▸ DATA SECTION:

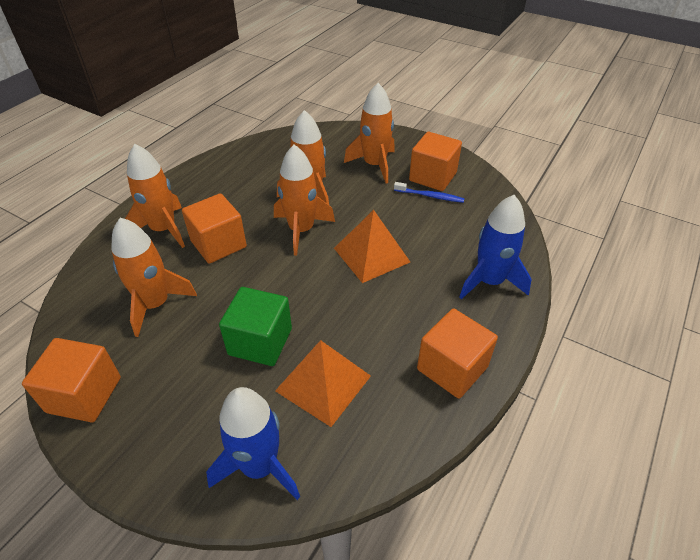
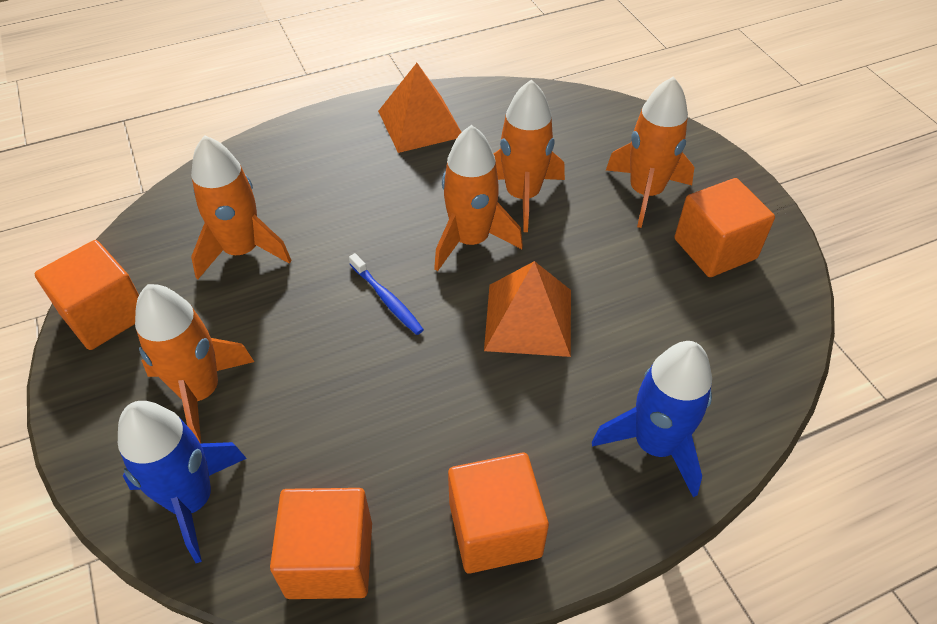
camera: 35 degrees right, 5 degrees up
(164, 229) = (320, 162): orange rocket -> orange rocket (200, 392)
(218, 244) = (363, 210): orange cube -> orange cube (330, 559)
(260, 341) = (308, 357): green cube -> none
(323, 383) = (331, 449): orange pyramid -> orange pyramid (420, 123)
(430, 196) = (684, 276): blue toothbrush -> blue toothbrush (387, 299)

...

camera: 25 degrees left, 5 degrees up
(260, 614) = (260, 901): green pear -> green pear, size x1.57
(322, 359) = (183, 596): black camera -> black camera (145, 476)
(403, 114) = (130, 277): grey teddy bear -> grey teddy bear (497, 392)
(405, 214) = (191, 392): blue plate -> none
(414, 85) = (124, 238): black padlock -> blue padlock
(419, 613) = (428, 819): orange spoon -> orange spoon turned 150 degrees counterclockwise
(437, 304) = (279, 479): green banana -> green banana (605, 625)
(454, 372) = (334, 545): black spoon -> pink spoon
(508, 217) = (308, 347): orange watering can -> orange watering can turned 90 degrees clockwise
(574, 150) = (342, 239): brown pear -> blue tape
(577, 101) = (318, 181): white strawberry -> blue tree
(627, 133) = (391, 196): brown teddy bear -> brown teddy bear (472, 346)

==

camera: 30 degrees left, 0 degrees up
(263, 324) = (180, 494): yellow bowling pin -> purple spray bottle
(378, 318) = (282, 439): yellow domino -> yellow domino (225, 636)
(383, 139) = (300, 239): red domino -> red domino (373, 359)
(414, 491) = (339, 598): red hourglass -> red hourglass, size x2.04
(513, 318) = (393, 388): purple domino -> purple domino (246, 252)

▸ REQUIRED WORK:
Using the data above, transcribe the lines that run from the line with "(405, 214) = (191, 392): blue plate -> none" to the line with "(454, 372) = (334, 545): black", both ends kept, and output nothing else.

▸ TASK SOLUTION:
(405, 214) = (191, 392): blue plate -> none
(414, 85) = (124, 238): black padlock -> blue padlock
(419, 613) = (428, 819): orange spoon -> orange spoon turned 150 degrees counterclockwise
(437, 304) = (279, 479): green banana -> green banana (605, 625)
(454, 372) = (334, 545): black spoon -> pink spoon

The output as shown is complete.